* Work to complete *
The answer must reproduce every record exactly, with all pictures omitted.

Start of Provided records

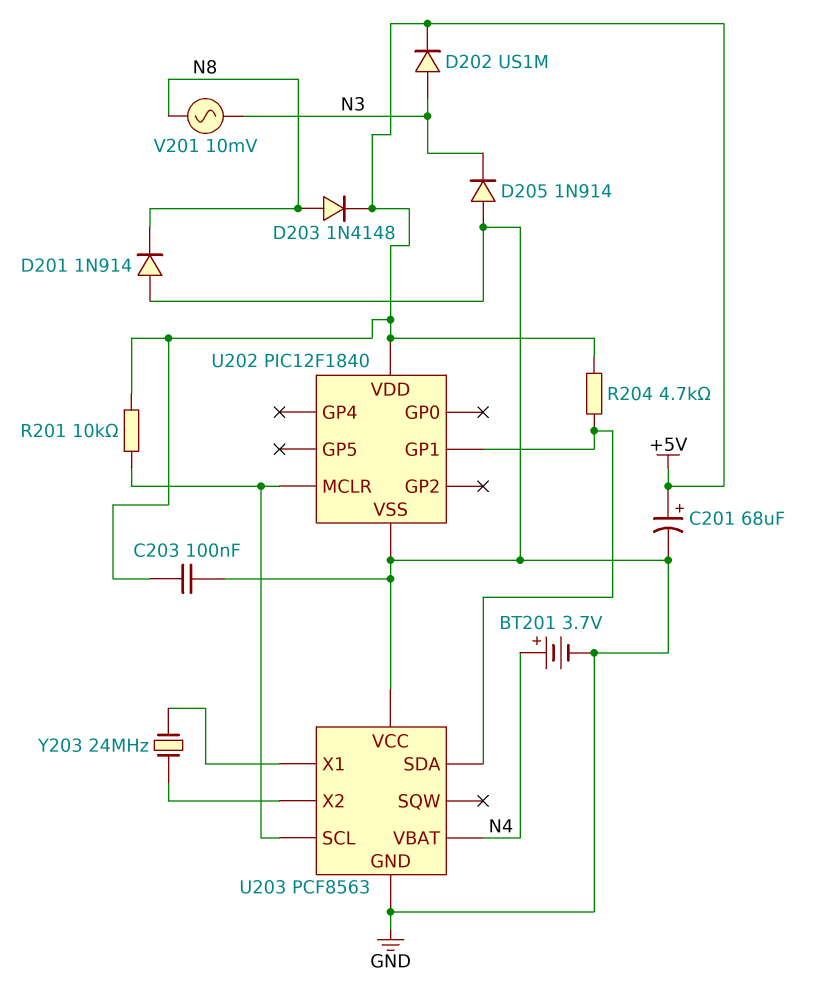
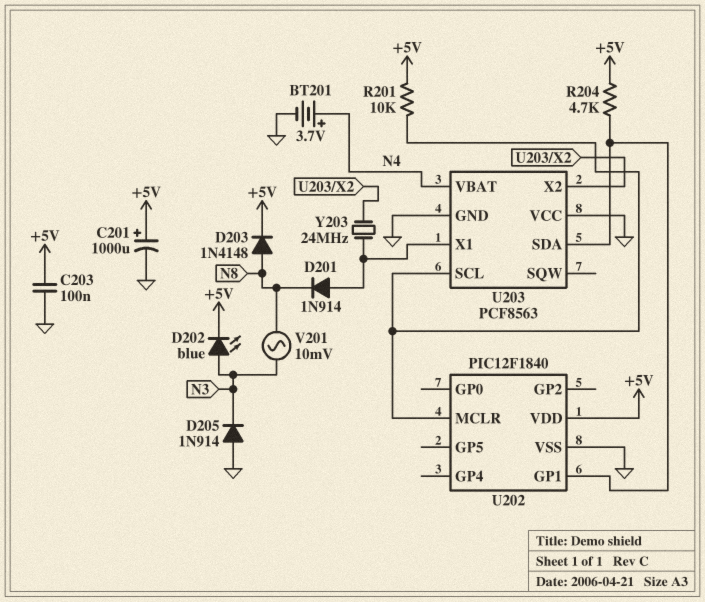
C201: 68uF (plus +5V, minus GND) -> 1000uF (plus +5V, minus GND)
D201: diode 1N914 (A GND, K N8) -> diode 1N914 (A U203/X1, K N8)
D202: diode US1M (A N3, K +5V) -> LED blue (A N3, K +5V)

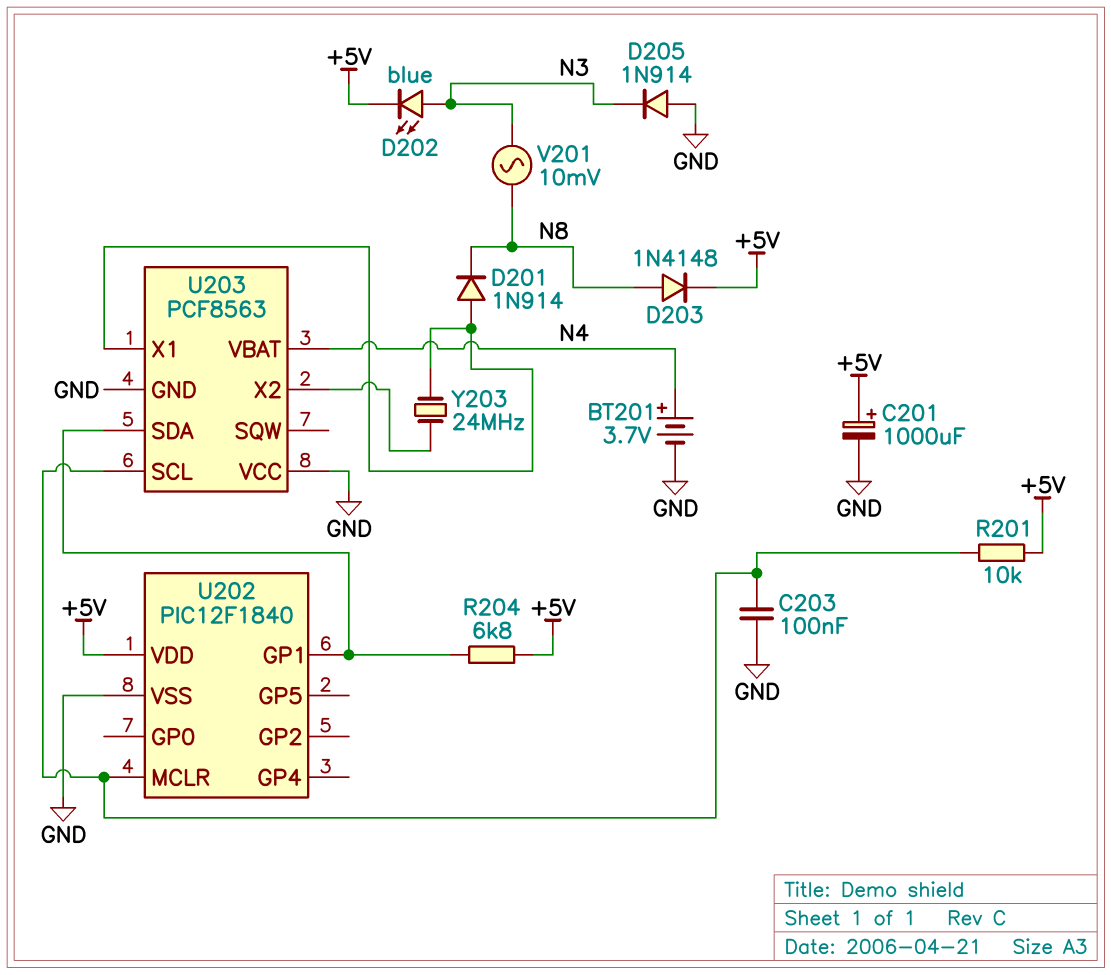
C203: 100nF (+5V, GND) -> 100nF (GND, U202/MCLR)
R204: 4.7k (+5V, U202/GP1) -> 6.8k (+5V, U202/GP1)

End of Provided records

* Response to this task *
C201: 68uF (plus +5V, minus GND) -> 1000uF (plus +5V, minus GND)
D201: diode 1N914 (A GND, K N8) -> diode 1N914 (A U203/X1, K N8)
D202: diode US1M (A N3, K +5V) -> LED blue (A N3, K +5V)

C203: 100nF (+5V, GND) -> 100nF (GND, U202/MCLR)
R204: 4.7k (+5V, U202/GP1) -> 6.8k (+5V, U202/GP1)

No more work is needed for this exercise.